=== Begin Enclosure ===

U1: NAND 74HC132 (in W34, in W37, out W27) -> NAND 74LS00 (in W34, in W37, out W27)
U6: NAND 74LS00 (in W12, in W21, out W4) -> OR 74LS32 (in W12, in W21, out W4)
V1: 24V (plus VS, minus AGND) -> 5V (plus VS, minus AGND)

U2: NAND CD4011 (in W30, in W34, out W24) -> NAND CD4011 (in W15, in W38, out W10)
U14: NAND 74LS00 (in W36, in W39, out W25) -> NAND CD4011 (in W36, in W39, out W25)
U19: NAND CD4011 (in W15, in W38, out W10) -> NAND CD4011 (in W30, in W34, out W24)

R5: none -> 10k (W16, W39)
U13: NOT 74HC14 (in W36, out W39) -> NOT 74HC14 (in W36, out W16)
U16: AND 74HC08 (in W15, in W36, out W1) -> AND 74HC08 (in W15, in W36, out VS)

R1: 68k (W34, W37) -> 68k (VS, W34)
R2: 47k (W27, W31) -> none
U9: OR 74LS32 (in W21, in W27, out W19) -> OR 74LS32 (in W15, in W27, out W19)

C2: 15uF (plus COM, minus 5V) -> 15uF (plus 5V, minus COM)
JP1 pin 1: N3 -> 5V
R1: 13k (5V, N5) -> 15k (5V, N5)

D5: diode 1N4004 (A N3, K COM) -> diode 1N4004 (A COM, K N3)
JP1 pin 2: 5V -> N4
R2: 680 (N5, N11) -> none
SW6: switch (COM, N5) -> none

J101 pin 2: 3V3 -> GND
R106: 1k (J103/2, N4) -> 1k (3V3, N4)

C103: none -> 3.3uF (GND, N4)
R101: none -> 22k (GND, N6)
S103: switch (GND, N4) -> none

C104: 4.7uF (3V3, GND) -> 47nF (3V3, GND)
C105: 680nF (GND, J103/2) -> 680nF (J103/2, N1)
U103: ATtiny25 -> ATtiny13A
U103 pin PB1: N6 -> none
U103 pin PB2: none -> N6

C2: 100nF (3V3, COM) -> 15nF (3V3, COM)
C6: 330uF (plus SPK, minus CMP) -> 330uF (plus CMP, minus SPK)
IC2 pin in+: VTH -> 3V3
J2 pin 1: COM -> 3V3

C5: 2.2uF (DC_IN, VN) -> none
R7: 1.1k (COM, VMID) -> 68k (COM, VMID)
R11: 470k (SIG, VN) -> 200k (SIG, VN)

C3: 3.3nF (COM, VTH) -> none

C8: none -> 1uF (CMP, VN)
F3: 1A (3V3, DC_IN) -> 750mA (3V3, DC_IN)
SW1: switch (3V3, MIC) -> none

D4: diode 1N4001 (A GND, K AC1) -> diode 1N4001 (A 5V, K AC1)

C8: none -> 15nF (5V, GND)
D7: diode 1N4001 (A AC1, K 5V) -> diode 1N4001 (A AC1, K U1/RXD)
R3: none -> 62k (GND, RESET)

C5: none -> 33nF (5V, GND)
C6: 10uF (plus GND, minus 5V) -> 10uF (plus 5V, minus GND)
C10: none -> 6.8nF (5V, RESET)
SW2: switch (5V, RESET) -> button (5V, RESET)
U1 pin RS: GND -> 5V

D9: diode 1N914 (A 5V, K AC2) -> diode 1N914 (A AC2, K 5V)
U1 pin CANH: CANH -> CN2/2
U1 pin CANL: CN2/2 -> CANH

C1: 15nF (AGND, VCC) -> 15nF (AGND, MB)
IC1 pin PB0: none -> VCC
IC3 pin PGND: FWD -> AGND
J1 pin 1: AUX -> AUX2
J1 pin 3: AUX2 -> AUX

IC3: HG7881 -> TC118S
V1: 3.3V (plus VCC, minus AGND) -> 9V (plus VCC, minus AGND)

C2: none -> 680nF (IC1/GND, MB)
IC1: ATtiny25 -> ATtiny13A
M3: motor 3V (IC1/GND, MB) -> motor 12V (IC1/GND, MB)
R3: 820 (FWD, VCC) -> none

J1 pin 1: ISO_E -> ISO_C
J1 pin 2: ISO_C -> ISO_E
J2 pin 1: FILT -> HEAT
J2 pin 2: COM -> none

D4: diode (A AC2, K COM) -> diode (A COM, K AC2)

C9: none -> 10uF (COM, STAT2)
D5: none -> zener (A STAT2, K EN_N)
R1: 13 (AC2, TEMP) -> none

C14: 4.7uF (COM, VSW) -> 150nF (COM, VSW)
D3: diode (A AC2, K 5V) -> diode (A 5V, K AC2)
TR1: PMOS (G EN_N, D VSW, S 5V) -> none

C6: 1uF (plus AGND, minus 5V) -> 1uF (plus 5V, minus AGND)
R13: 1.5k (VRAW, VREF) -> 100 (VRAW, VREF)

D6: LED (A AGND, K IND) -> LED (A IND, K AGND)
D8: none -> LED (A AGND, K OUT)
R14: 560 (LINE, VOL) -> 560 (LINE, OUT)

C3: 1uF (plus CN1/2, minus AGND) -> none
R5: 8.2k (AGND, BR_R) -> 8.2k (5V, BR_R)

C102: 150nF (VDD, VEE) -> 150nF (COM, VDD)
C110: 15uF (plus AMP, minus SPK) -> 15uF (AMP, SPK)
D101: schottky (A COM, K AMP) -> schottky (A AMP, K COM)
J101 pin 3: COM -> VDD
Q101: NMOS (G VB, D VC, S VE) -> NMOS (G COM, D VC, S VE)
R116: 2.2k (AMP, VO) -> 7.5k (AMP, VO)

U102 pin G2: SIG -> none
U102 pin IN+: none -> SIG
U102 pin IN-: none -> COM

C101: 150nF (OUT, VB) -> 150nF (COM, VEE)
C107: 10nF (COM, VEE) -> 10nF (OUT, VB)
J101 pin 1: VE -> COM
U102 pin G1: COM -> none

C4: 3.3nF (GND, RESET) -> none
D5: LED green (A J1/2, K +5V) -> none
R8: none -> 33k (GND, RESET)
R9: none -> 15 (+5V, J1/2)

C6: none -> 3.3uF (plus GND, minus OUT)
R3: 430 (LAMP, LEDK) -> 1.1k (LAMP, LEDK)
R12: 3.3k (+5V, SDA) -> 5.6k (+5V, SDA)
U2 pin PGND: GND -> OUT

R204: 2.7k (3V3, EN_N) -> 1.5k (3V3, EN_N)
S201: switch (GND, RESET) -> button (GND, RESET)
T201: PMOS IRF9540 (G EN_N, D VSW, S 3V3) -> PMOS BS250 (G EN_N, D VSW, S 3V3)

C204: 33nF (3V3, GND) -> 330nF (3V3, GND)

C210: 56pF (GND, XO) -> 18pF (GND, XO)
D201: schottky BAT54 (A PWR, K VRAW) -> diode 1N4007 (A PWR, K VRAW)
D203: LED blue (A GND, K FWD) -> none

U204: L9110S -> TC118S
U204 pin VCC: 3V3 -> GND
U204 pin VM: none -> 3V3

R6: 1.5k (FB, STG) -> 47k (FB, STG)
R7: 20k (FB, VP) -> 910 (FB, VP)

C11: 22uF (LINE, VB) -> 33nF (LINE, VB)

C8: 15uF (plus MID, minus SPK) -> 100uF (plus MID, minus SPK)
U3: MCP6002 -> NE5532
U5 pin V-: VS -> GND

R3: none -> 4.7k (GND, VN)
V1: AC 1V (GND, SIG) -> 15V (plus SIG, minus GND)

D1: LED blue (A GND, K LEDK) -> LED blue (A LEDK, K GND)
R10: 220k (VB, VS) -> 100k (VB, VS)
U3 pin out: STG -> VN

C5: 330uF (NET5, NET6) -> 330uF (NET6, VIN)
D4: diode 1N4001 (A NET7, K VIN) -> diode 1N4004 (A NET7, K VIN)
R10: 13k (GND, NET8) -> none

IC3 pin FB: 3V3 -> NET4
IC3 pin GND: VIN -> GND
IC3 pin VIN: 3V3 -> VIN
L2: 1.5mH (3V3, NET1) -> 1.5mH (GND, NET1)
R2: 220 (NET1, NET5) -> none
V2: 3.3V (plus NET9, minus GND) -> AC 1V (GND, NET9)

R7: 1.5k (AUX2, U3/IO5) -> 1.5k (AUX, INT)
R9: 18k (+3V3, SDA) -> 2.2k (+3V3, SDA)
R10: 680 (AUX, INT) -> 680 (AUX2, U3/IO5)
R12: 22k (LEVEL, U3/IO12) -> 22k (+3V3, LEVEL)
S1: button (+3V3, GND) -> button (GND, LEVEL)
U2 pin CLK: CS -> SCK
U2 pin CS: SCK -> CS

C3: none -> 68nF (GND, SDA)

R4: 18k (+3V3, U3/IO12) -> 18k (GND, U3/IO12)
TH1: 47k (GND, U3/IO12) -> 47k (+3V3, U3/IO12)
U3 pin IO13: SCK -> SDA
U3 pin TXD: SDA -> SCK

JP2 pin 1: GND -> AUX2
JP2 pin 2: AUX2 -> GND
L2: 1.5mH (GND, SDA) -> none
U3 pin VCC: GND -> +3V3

=== End Enclosure ===

TASK INSTRUCTIONS: A verbatim copy of the listing above, starting from the line with "U5 pin V-: VS -> GND" and running to its last line, is the only output needed.

TASK OUTPUT:
U5 pin V-: VS -> GND

R3: none -> 4.7k (GND, VN)
V1: AC 1V (GND, SIG) -> 15V (plus SIG, minus GND)

D1: LED blue (A GND, K LEDK) -> LED blue (A LEDK, K GND)
R10: 220k (VB, VS) -> 100k (VB, VS)
U3 pin out: STG -> VN

C5: 330uF (NET5, NET6) -> 330uF (NET6, VIN)
D4: diode 1N4001 (A NET7, K VIN) -> diode 1N4004 (A NET7, K VIN)
R10: 13k (GND, NET8) -> none

IC3 pin FB: 3V3 -> NET4
IC3 pin GND: VIN -> GND
IC3 pin VIN: 3V3 -> VIN
L2: 1.5mH (3V3, NET1) -> 1.5mH (GND, NET1)
R2: 220 (NET1, NET5) -> none
V2: 3.3V (plus NET9, minus GND) -> AC 1V (GND, NET9)

R7: 1.5k (AUX2, U3/IO5) -> 1.5k (AUX, INT)
R9: 18k (+3V3, SDA) -> 2.2k (+3V3, SDA)
R10: 680 (AUX, INT) -> 680 (AUX2, U3/IO5)
R12: 22k (LEVEL, U3/IO12) -> 22k (+3V3, LEVEL)
S1: button (+3V3, GND) -> button (GND, LEVEL)
U2 pin CLK: CS -> SCK
U2 pin CS: SCK -> CS

C3: none -> 68nF (GND, SDA)

R4: 18k (+3V3, U3/IO12) -> 18k (GND, U3/IO12)
TH1: 47k (GND, U3/IO12) -> 47k (+3V3, U3/IO12)
U3 pin IO13: SCK -> SDA
U3 pin TXD: SDA -> SCK

JP2 pin 1: GND -> AUX2
JP2 pin 2: AUX2 -> GND
L2: 1.5mH (GND, SDA) -> none
U3 pin VCC: GND -> +3V3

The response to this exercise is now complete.